→ AIM OF THE TASK
All lines holding the string "headphones" should be copied from the data below.

→ SOURCE DATA
/---

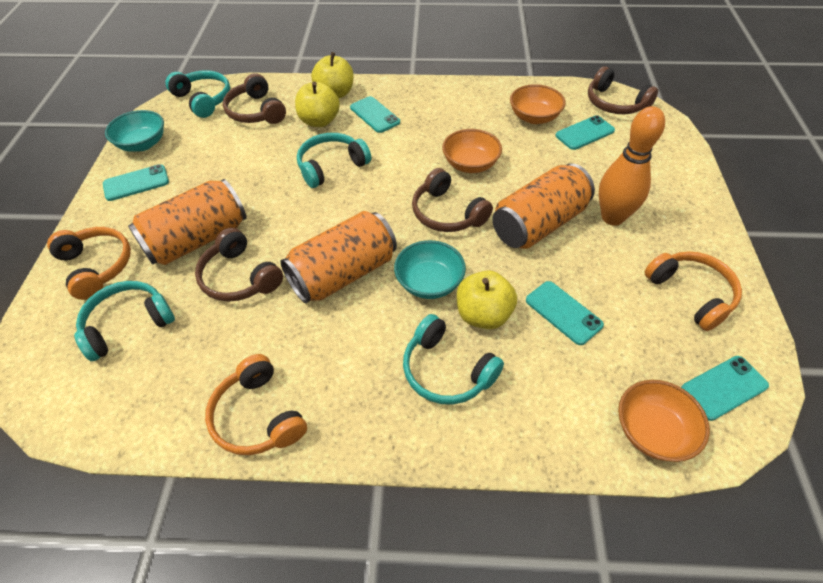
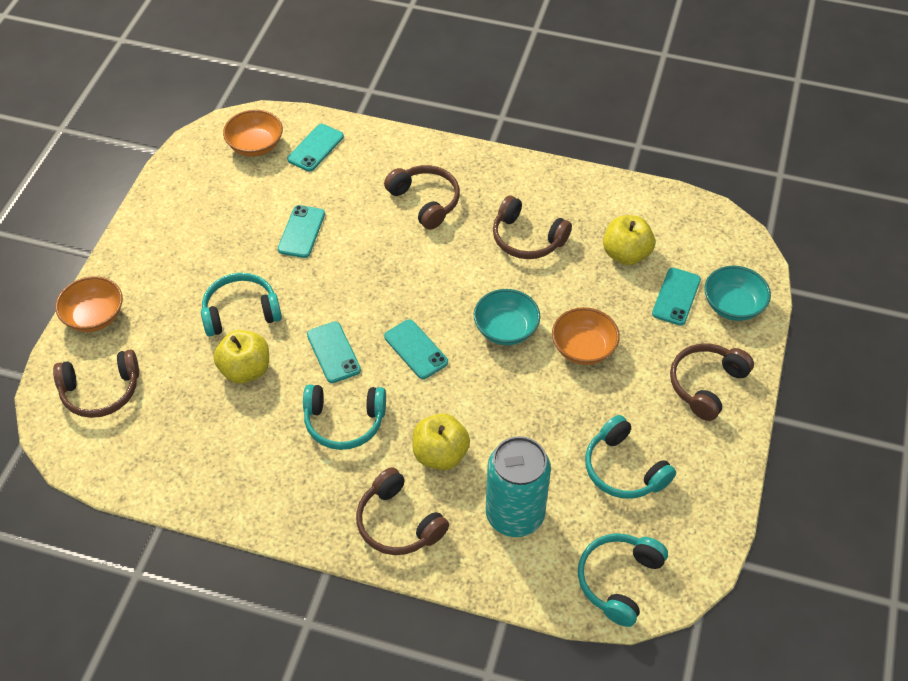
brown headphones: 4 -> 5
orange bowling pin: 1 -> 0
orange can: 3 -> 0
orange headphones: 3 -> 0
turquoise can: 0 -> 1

\---
/---

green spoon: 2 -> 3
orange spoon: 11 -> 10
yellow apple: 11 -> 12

\---

→ OUTPUT FOR THIS EXERCISE
brown headphones: 4 -> 5
orange headphones: 3 -> 0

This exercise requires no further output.